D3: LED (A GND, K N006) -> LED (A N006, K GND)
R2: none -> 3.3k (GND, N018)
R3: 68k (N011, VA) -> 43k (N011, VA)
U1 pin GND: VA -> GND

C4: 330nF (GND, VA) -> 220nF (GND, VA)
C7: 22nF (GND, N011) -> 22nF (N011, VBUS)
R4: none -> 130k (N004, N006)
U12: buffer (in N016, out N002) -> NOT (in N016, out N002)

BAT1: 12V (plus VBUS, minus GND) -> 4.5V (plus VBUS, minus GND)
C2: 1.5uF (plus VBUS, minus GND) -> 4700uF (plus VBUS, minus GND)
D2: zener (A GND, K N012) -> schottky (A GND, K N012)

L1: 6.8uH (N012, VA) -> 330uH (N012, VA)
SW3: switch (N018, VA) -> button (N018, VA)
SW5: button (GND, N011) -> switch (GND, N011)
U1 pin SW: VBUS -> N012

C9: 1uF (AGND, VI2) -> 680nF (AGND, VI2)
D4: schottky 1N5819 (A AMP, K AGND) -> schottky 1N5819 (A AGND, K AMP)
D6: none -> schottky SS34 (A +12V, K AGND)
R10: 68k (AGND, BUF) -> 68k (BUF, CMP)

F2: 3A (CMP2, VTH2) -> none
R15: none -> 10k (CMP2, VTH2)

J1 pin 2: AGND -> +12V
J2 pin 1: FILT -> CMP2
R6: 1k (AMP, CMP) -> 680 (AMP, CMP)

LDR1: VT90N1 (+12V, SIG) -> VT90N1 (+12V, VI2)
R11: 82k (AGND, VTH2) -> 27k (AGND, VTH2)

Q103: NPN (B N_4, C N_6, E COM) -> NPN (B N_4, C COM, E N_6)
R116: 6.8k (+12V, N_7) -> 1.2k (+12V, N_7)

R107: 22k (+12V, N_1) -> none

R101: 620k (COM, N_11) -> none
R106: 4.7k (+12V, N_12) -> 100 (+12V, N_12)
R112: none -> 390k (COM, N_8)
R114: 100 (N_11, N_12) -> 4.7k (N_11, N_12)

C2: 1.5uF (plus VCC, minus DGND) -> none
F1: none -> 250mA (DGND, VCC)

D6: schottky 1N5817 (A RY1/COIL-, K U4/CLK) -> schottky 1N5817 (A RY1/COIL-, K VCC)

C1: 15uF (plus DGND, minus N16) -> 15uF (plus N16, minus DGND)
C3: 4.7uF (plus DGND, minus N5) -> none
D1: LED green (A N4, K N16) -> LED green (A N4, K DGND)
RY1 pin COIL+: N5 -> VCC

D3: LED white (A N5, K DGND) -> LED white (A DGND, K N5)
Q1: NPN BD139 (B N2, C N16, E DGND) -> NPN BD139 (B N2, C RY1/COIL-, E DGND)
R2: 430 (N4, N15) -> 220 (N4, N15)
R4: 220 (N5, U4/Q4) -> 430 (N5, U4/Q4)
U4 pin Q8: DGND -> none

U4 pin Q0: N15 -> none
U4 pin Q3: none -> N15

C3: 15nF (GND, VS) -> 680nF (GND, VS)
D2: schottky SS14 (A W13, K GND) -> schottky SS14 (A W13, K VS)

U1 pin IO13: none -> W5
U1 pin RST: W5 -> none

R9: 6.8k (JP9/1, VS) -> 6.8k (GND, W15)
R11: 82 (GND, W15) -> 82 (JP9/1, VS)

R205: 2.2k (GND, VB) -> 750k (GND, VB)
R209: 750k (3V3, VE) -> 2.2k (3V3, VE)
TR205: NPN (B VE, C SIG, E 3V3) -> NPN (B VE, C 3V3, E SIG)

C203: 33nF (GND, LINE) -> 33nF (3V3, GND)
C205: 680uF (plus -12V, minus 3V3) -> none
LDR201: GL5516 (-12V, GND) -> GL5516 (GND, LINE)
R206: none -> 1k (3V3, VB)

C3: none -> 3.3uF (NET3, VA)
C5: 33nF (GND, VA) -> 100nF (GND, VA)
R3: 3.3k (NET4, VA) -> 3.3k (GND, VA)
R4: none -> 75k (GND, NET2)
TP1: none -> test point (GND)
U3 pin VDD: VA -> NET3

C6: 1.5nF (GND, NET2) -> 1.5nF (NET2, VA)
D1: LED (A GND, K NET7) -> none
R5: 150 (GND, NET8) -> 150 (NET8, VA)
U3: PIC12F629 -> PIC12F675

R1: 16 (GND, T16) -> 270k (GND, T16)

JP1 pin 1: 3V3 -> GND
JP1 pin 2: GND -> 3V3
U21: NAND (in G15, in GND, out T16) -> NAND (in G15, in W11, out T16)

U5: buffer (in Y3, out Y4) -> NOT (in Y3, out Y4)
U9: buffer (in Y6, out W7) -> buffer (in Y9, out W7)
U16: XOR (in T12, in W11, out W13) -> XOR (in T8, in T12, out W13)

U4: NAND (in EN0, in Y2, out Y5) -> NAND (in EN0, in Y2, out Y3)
------------------------------------
What you have to do → Repeat verbatim the opening run of entries, ending with the line that contains "BAT1: 12V (plus".

Task solution →
D3: LED (A GND, K N006) -> LED (A N006, K GND)
R2: none -> 3.3k (GND, N018)
R3: 68k (N011, VA) -> 43k (N011, VA)
U1 pin GND: VA -> GND

C4: 330nF (GND, VA) -> 220nF (GND, VA)
C7: 22nF (GND, N011) -> 22nF (N011, VBUS)
R4: none -> 130k (N004, N006)
U12: buffer (in N016, out N002) -> NOT (in N016, out N002)

BAT1: 12V (plus VBUS, minus GND) -> 4.5V (plus VBUS, minus GND)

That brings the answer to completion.